Image comparison data
━━━━━━━━
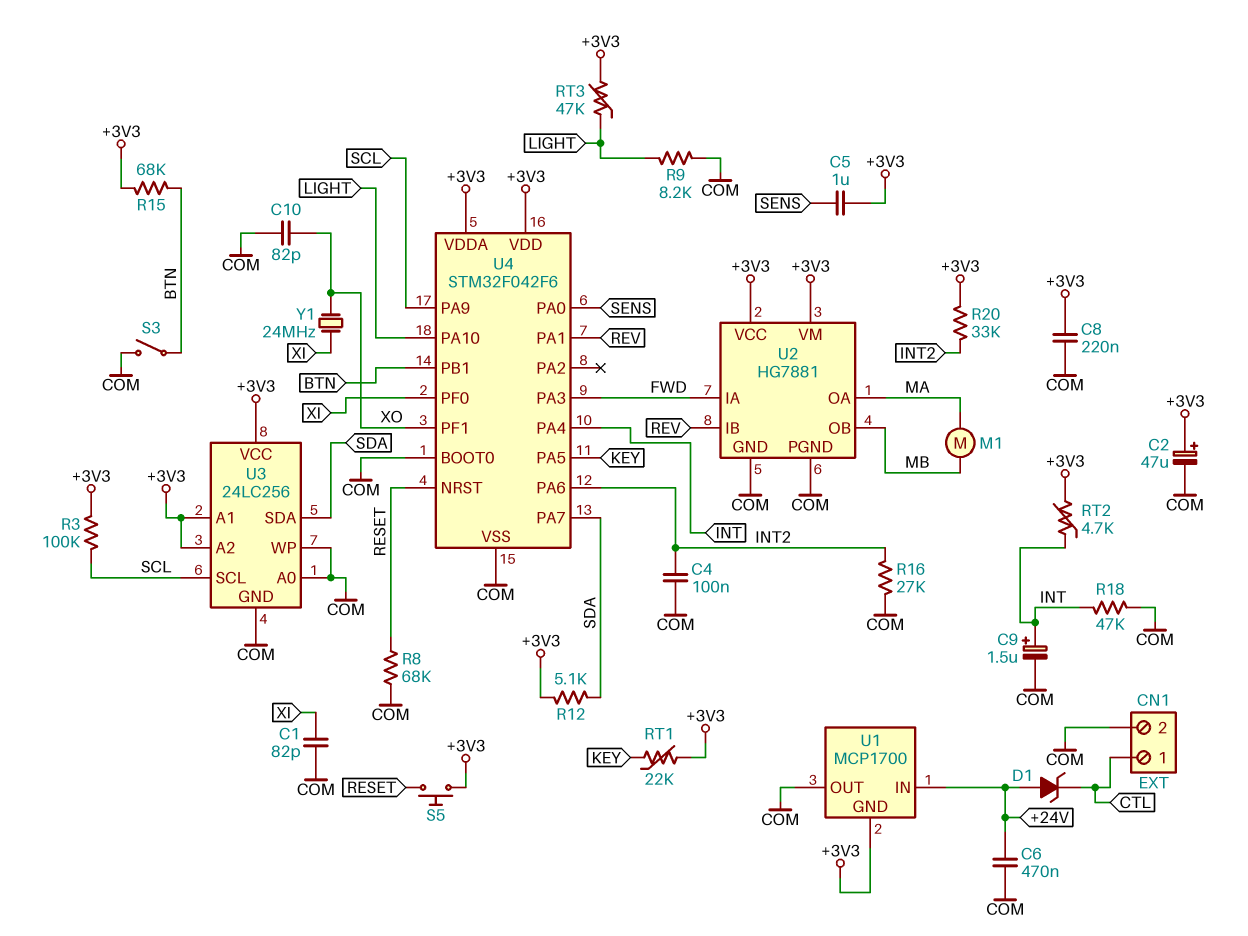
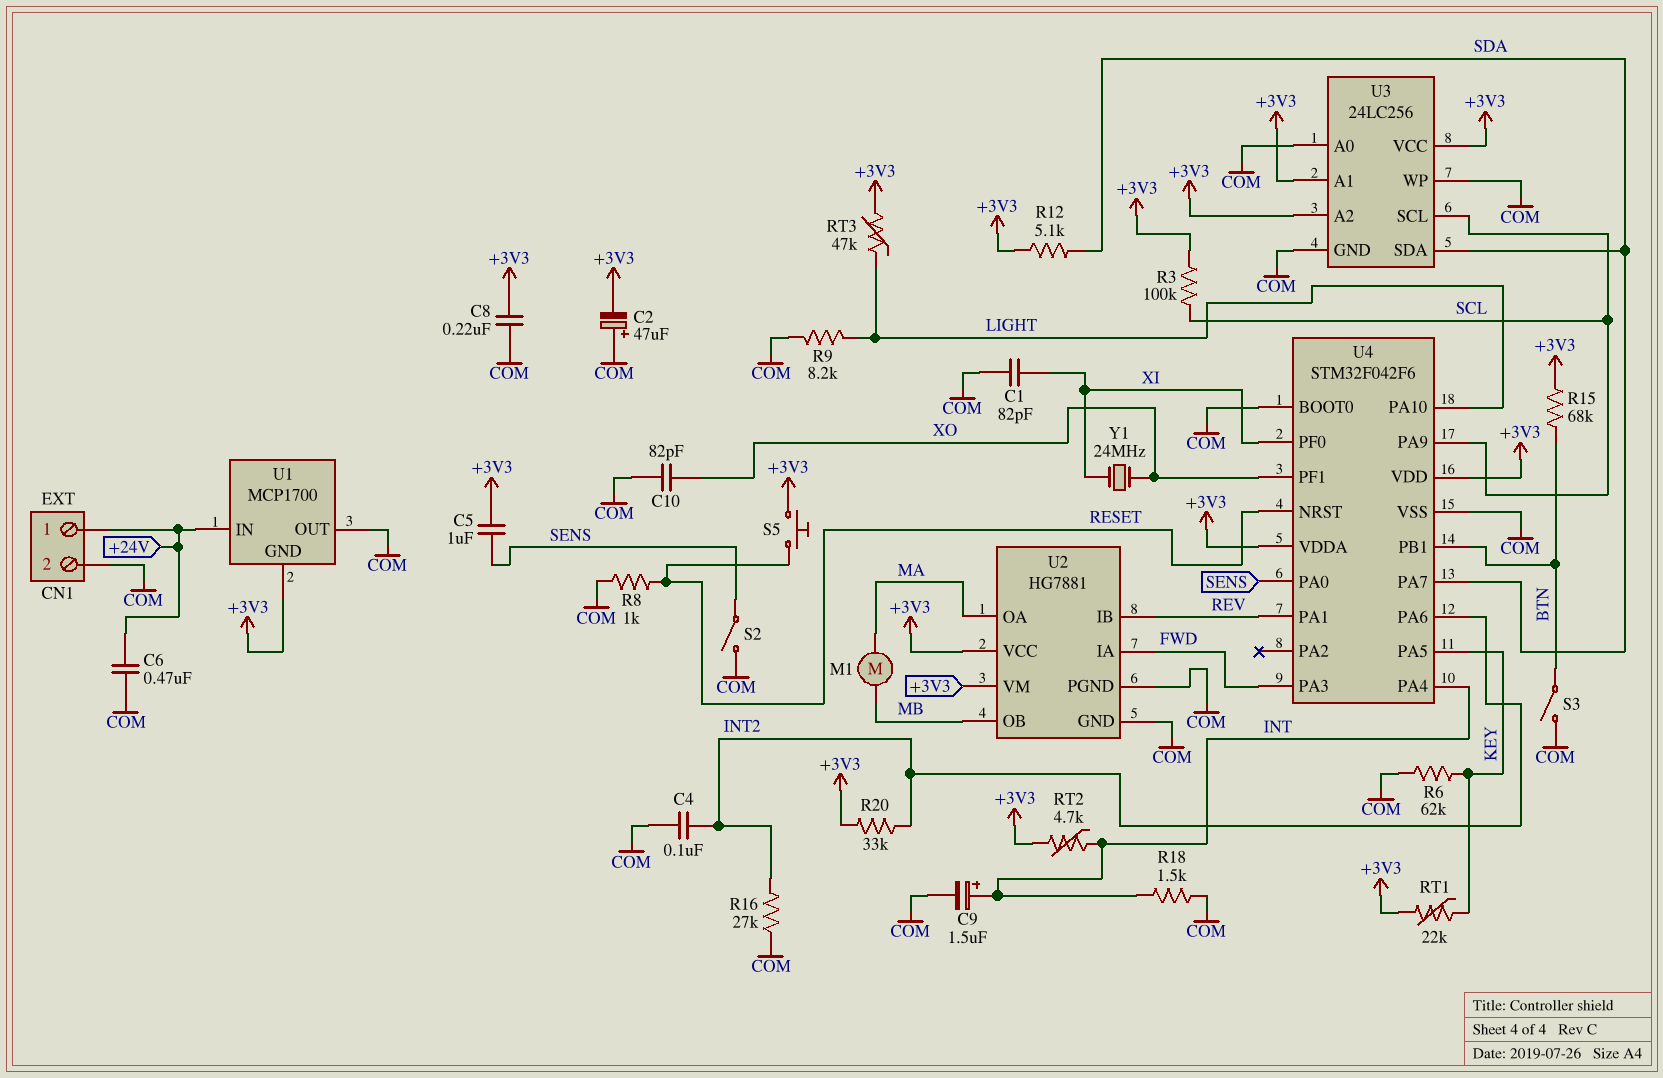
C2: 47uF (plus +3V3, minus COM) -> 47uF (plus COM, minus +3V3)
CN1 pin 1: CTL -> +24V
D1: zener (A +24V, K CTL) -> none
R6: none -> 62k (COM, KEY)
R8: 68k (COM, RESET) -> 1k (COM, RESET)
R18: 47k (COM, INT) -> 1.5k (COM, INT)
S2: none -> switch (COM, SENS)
━━━━━━━━
Your task is to repeat the records exactly. Images do not belong in the copy.

C2: 47uF (plus +3V3, minus COM) -> 47uF (plus COM, minus +3V3)
CN1 pin 1: CTL -> +24V
D1: zener (A +24V, K CTL) -> none
R6: none -> 62k (COM, KEY)
R8: 68k (COM, RESET) -> 1k (COM, RESET)
R18: 47k (COM, INT) -> 1.5k (COM, INT)
S2: none -> switch (COM, SENS)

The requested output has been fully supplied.